All lines from the one holding "turquoise marker: 0 -> 2" through the last line of the entries below must be transcribed exactly, and no others. Pictures do not go in.

[[ Dataset records, beginning ]]

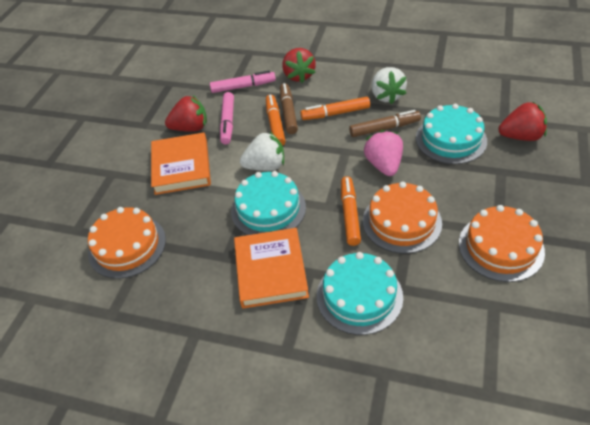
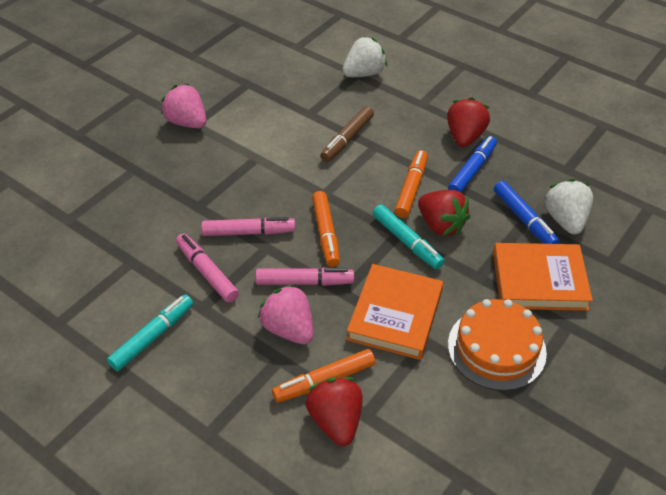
blue marker: 0 -> 2
brown marker: 2 -> 1
orange cake: 3 -> 1
pink marker: 2 -> 3
pink strawberry: 1 -> 2
turquoise cake: 3 -> 0
turquoise marker: 0 -> 2

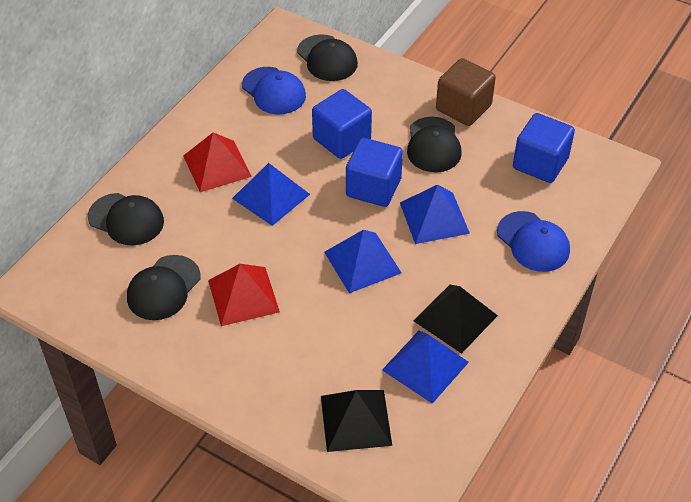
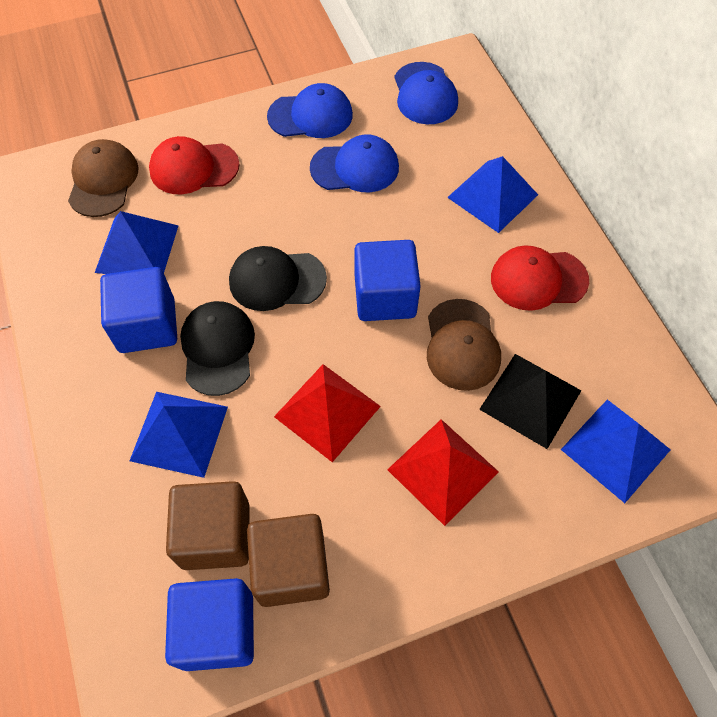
black cap: 4 -> 2
black pyramid: 2 -> 1
blue cap: 2 -> 3
brown cap: 0 -> 2
brown cube: 1 -> 2
red cap: 0 -> 2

[[ Dataset records, end ]]

▸ Result:
turquoise marker: 0 -> 2

black cap: 4 -> 2
black pyramid: 2 -> 1
blue cap: 2 -> 3
brown cap: 0 -> 2
brown cube: 1 -> 2
red cap: 0 -> 2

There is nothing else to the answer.